* **Exercise brief**: Wherever the line with "D8: diode 1N4007" sits in the listing below, transcribe from it up to and including the line with "TP1: none -> test point (JP6/3)", exactly, and leave the remaining lines out.

* **Information given**:
<<<<

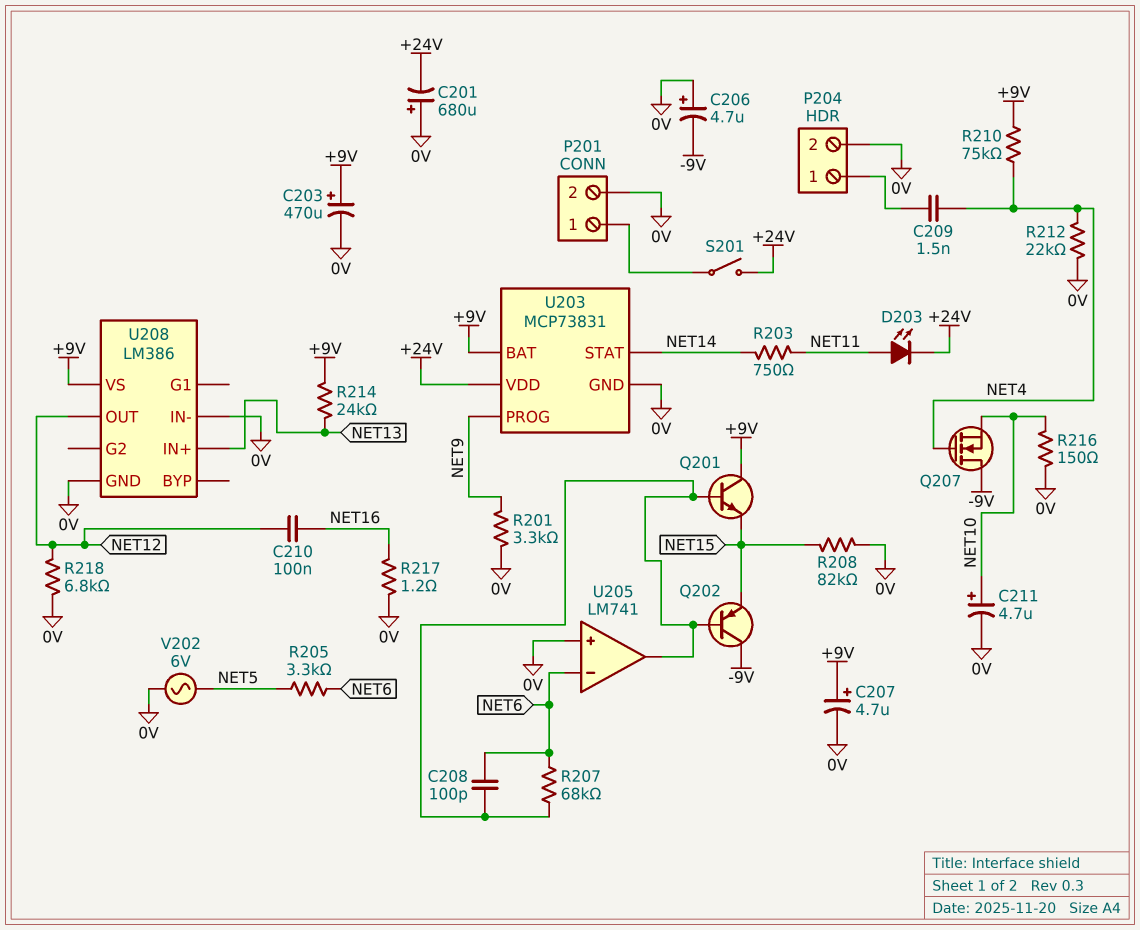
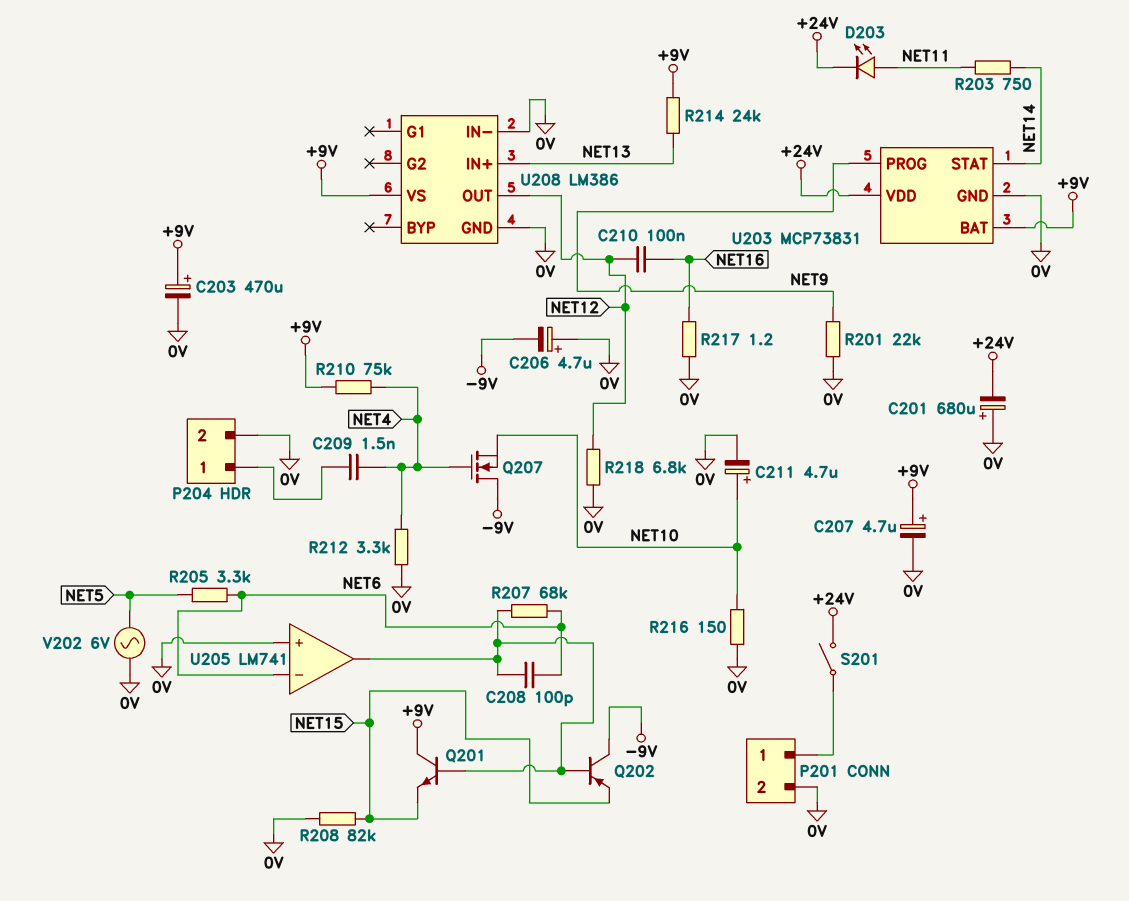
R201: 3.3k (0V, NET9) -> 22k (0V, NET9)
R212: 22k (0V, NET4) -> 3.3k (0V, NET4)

>>>>
<<<<

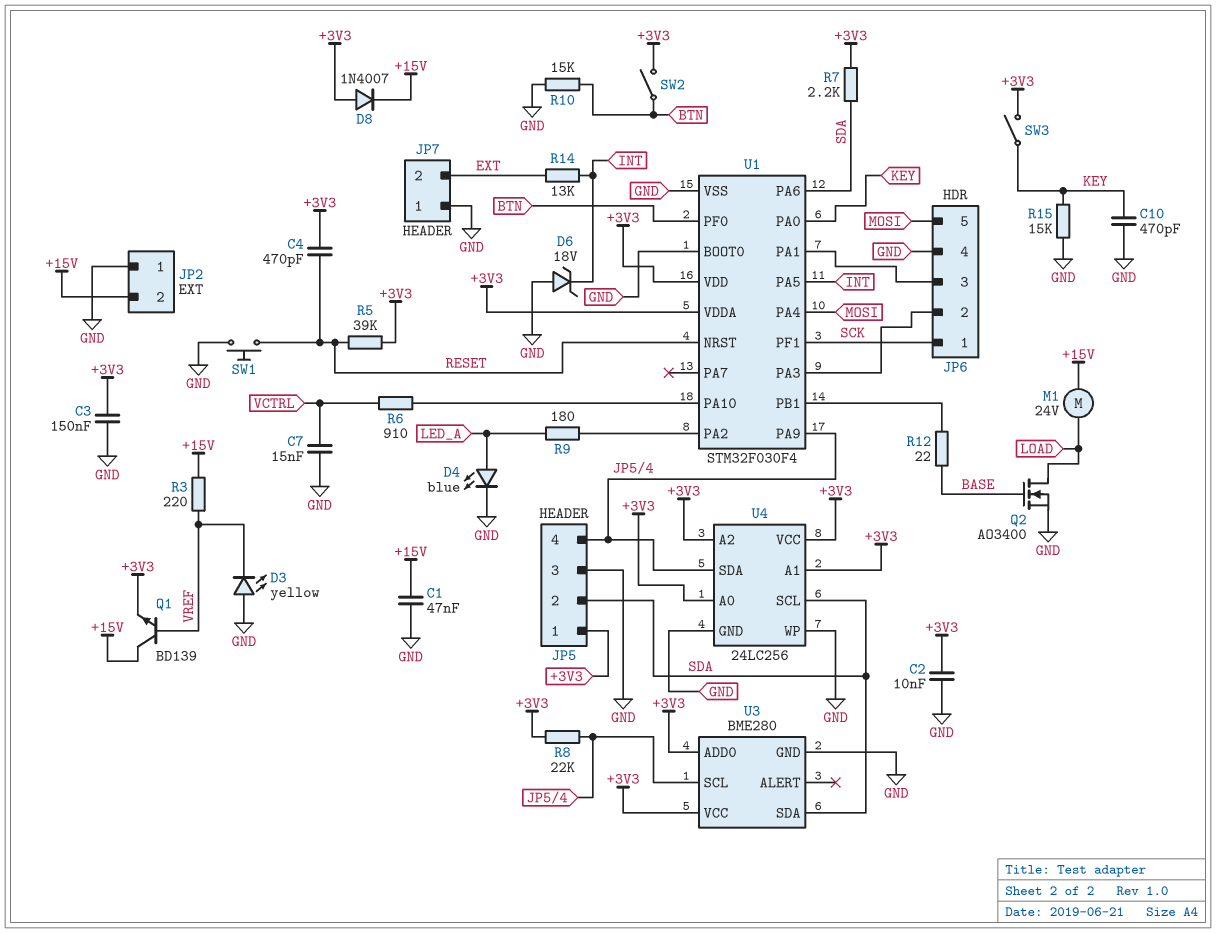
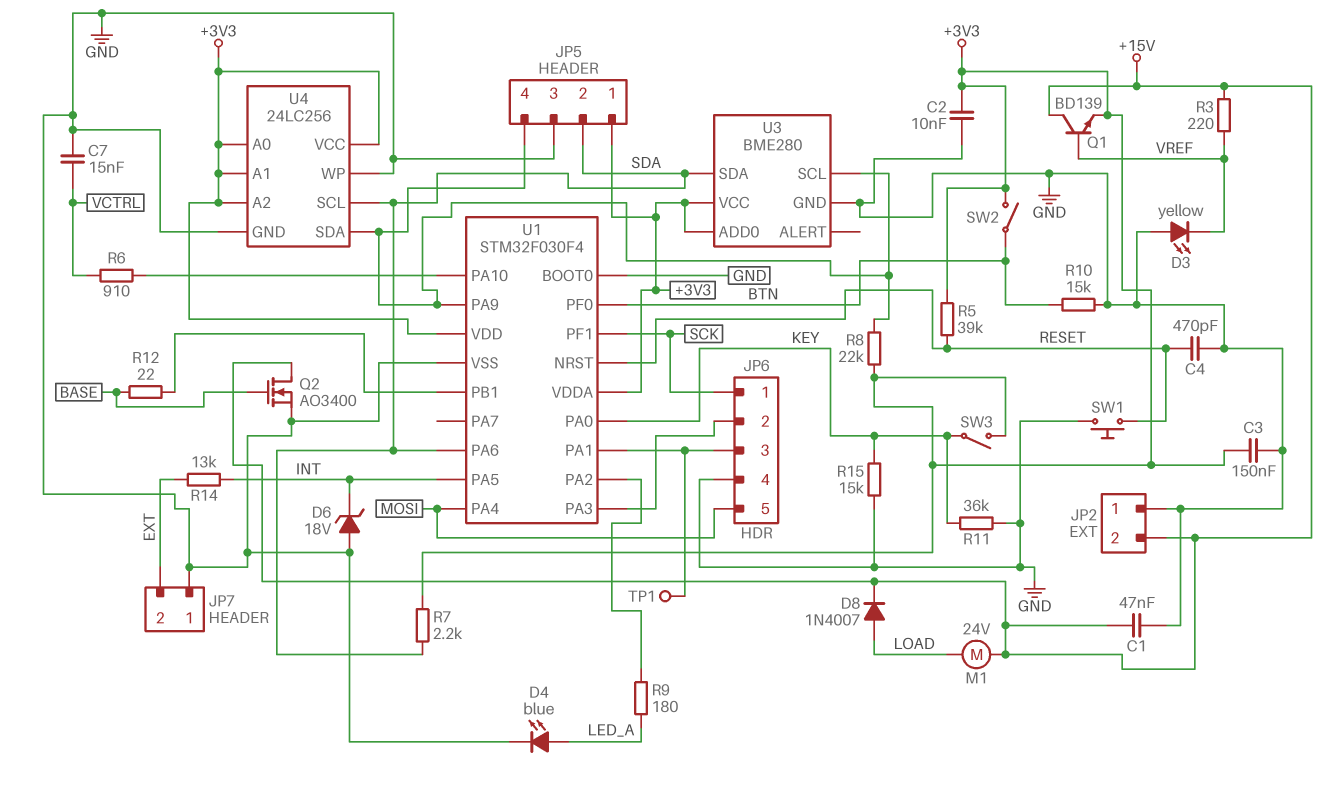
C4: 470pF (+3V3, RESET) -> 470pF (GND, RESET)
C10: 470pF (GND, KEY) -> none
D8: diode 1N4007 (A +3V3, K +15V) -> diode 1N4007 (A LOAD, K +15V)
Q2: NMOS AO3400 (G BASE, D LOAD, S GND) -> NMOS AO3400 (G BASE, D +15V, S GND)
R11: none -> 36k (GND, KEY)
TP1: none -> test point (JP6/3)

>>>>
<<<<

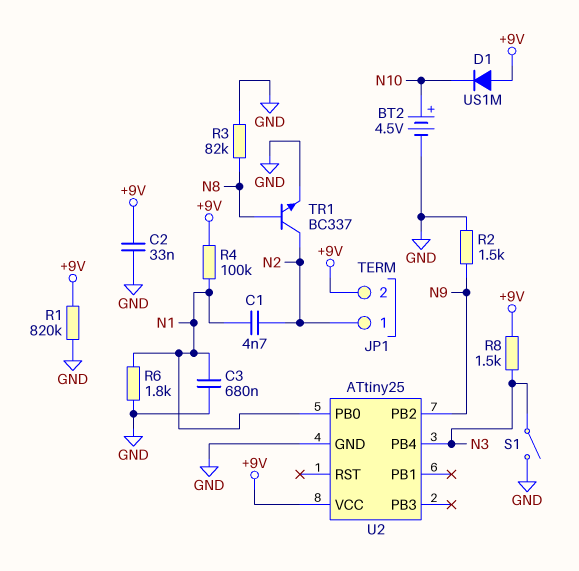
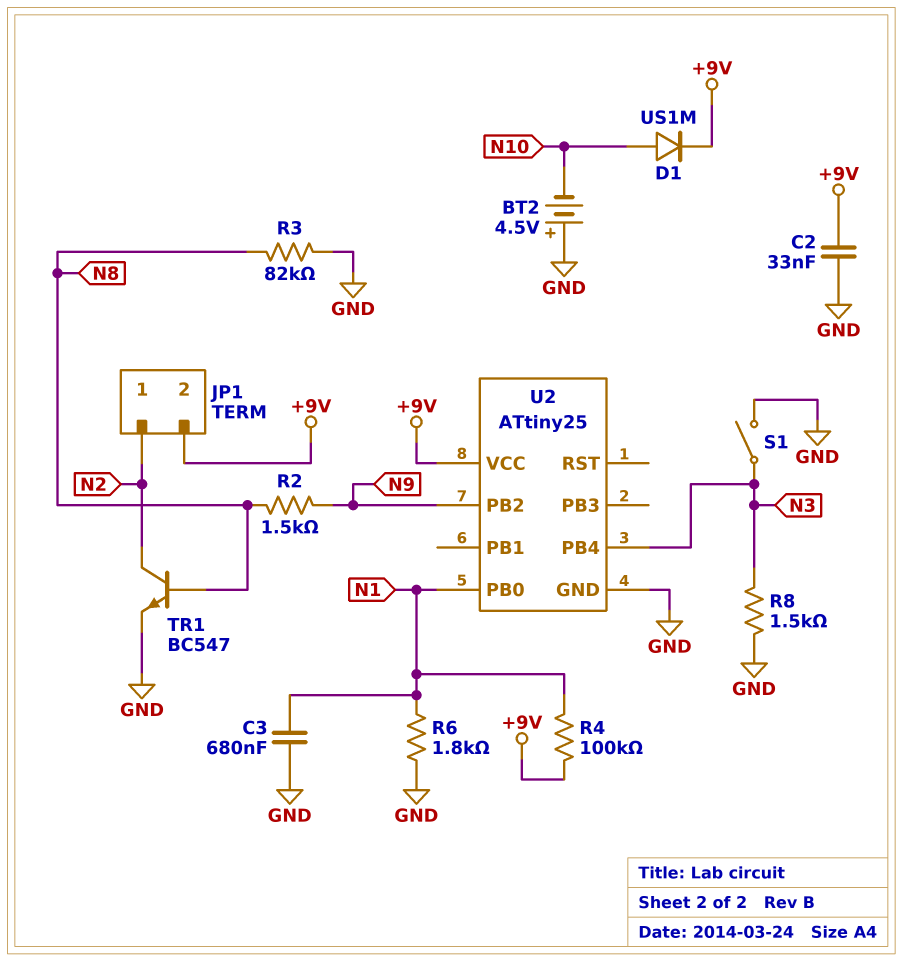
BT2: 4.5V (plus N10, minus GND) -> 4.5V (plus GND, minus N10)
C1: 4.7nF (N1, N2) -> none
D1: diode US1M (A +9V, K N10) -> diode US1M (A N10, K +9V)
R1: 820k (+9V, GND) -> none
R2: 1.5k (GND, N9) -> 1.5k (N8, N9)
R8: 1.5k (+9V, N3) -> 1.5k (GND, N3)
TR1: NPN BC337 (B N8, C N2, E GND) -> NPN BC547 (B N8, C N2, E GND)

>>>>

* **Your solution**:
D8: diode 1N4007 (A +3V3, K +15V) -> diode 1N4007 (A LOAD, K +15V)
Q2: NMOS AO3400 (G BASE, D LOAD, S GND) -> NMOS AO3400 (G BASE, D +15V, S GND)
R11: none -> 36k (GND, KEY)
TP1: none -> test point (JP6/3)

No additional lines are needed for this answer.